What is needed is an exact copy of the records below, with the pictures left out.

══ Listed records

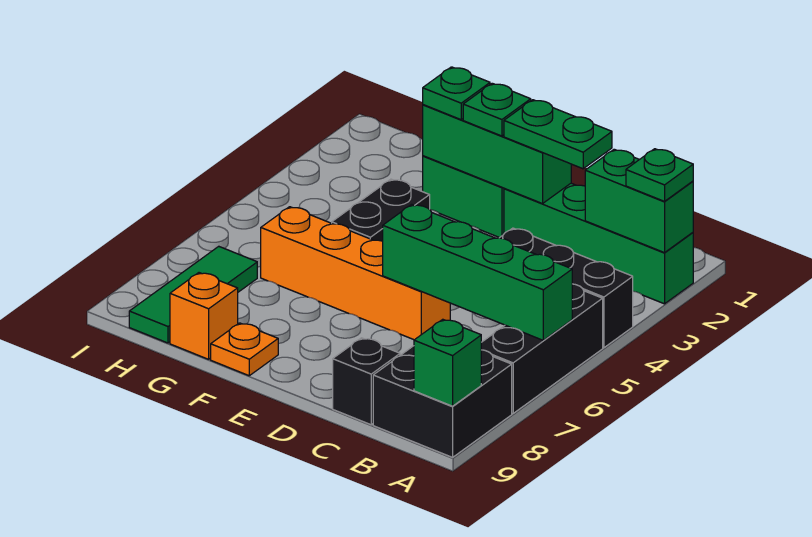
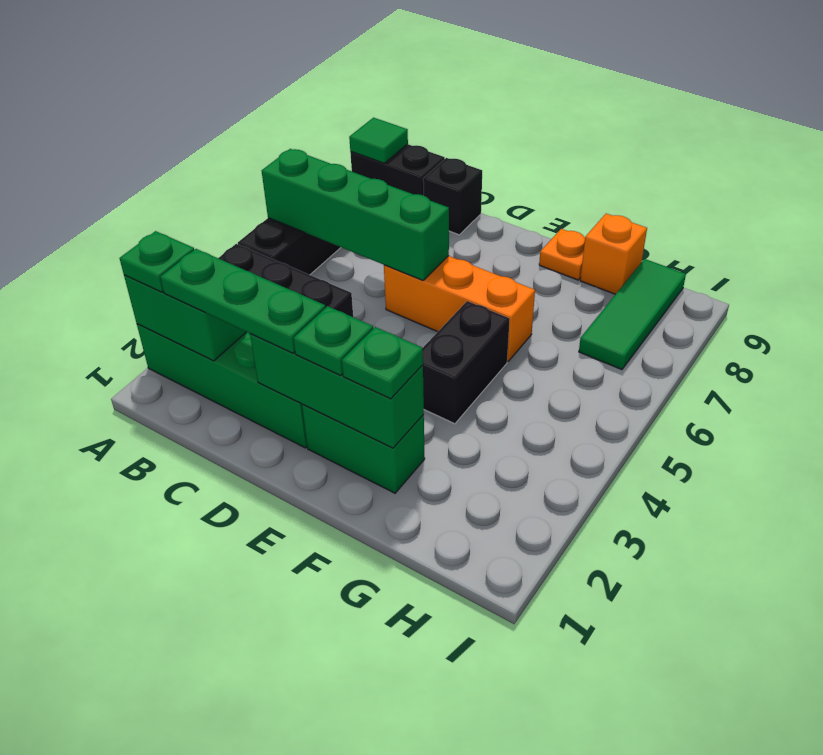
black brick A8:B9 level 1 -> black brick A9:B9 level 1
green brick A9 level 2 -> green tile A9 level 2
green plate C2:D2 level 3 -> green plate B2:D2 level 3
orange brick D6:G6 level 1 -> orange brick D6:F6 level 1

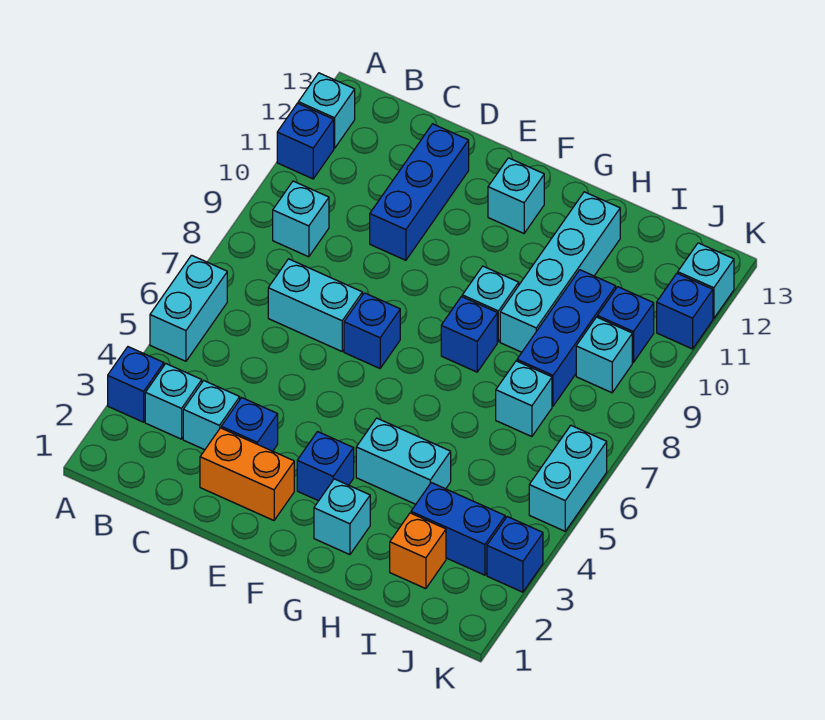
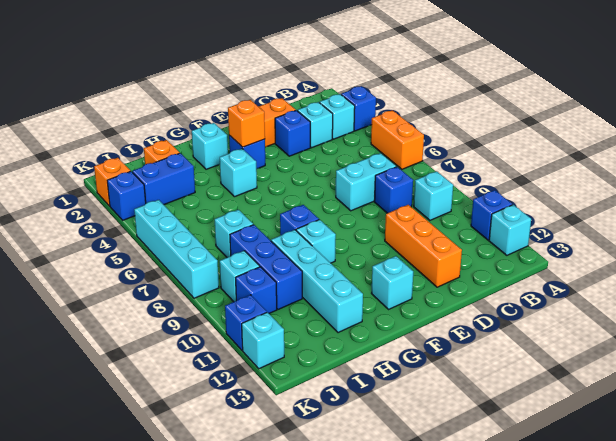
cyan brick A5:A6 level 1 -> orange brick A5:A6 level 1
blue brick D10:D12 level 1 -> orange brick D10:D12 level 1
blue brick E7 level 1 -> blue brick C8 level 1
none -> orange brick F3 level 2
cyan brick G4:H4 level 1 -> cyan brick G4 level 1
none -> orange brick K2 level 1
cyan brick K5:K6 level 1 -> cyan brick K5:K8 level 1

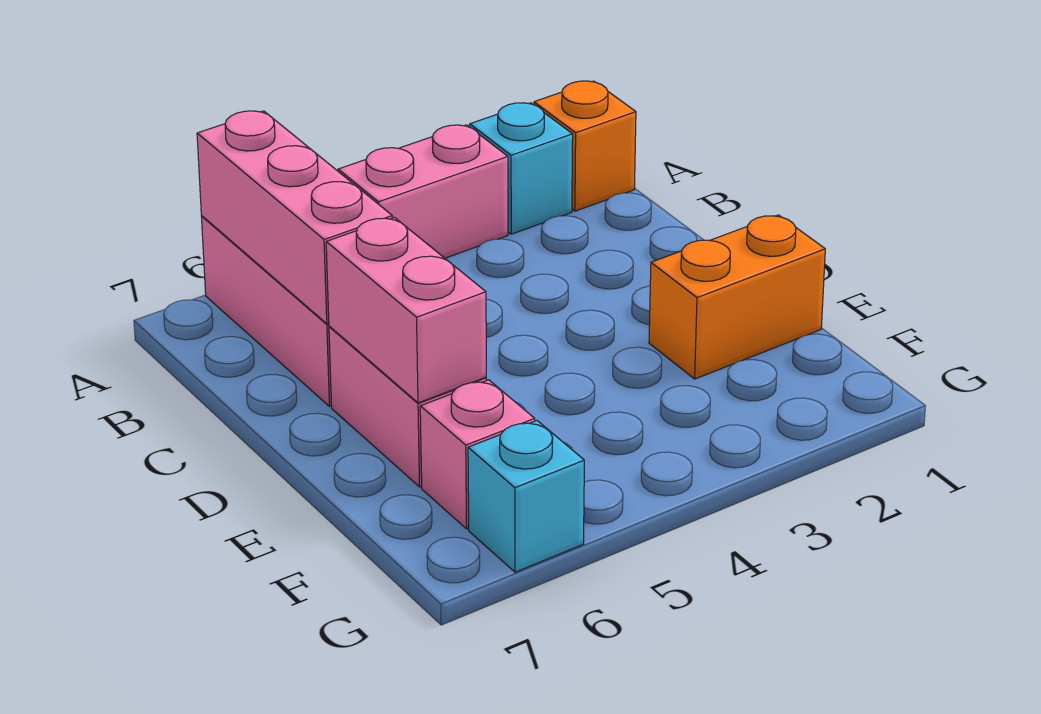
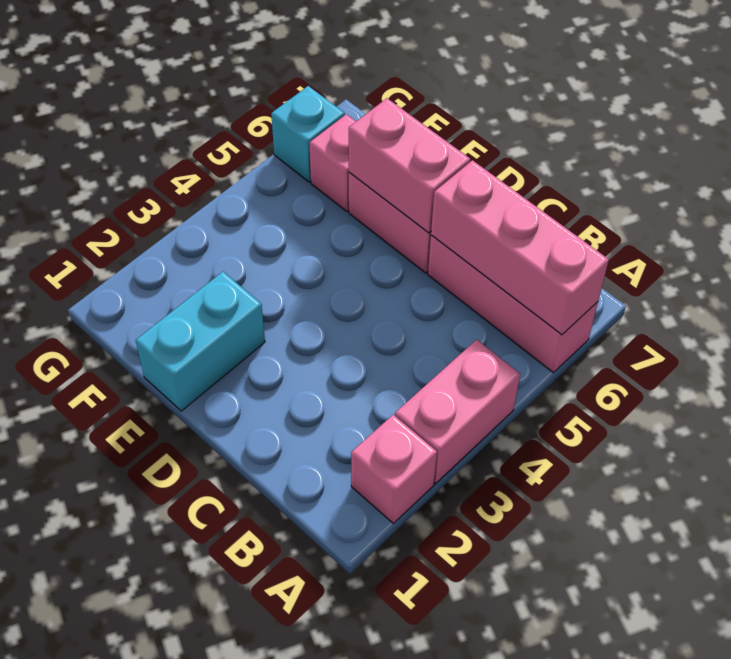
orange brick A1 level 1 -> none
cyan brick A2 level 1 -> pink brick A2 level 1
orange brick E1:E2 level 1 -> cyan brick E1:E2 level 1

════

Written solution:
black brick A8:B9 level 1 -> black brick A9:B9 level 1
green brick A9 level 2 -> green tile A9 level 2
green plate C2:D2 level 3 -> green plate B2:D2 level 3
orange brick D6:G6 level 1 -> orange brick D6:F6 level 1

cyan brick A5:A6 level 1 -> orange brick A5:A6 level 1
blue brick D10:D12 level 1 -> orange brick D10:D12 level 1
blue brick E7 level 1 -> blue brick C8 level 1
none -> orange brick F3 level 2
cyan brick G4:H4 level 1 -> cyan brick G4 level 1
none -> orange brick K2 level 1
cyan brick K5:K6 level 1 -> cyan brick K5:K8 level 1

orange brick A1 level 1 -> none
cyan brick A2 level 1 -> pink brick A2 level 1
orange brick E1:E2 level 1 -> cyan brick E1:E2 level 1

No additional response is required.